## Work item
Look below for the line that has "black glue stick: 3 -> 2". Set down the lines from there through the line that has "yellow mushroom: 0 -> 4", exactly as written.

## Supplied records
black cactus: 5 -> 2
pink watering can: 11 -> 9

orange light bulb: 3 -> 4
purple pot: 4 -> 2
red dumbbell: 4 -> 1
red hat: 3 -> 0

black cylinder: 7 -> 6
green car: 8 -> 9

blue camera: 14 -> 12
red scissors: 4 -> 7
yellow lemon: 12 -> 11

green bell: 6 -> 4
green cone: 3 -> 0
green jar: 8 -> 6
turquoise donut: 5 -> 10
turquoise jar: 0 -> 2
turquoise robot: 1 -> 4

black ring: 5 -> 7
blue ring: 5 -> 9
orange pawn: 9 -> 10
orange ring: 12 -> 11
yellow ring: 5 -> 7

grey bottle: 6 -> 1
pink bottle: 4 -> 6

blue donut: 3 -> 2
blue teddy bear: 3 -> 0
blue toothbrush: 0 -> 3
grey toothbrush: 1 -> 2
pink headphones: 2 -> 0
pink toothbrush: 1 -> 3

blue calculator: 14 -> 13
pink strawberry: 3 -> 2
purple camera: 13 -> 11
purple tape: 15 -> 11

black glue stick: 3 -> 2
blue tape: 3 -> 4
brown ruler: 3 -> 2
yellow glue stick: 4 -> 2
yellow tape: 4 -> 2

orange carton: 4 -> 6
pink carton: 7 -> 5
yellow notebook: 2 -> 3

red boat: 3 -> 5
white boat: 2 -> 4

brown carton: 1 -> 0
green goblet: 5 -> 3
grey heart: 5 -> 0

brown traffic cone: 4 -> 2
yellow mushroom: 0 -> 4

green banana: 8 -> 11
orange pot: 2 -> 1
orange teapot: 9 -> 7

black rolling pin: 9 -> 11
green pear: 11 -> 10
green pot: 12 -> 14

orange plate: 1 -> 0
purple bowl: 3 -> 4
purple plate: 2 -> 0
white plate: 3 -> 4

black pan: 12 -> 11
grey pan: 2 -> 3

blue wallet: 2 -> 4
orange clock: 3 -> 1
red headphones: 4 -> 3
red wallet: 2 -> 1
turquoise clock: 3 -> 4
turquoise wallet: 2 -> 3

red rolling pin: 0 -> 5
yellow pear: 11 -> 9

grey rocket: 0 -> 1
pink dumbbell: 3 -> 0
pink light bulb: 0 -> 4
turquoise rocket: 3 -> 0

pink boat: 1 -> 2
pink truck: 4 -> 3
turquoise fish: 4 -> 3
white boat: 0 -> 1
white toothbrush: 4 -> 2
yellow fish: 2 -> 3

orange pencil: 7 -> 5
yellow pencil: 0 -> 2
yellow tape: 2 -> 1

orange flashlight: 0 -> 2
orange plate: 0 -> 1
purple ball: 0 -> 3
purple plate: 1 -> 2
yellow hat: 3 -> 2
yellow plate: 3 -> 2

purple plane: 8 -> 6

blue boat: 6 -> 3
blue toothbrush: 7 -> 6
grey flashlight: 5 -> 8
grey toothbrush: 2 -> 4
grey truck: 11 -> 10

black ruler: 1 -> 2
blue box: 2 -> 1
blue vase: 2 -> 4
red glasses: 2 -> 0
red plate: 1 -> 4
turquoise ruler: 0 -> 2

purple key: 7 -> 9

## Response to this task
black glue stick: 3 -> 2
blue tape: 3 -> 4
brown ruler: 3 -> 2
yellow glue stick: 4 -> 2
yellow tape: 4 -> 2

orange carton: 4 -> 6
pink carton: 7 -> 5
yellow notebook: 2 -> 3

red boat: 3 -> 5
white boat: 2 -> 4

brown carton: 1 -> 0
green goblet: 5 -> 3
grey heart: 5 -> 0

brown traffic cone: 4 -> 2
yellow mushroom: 0 -> 4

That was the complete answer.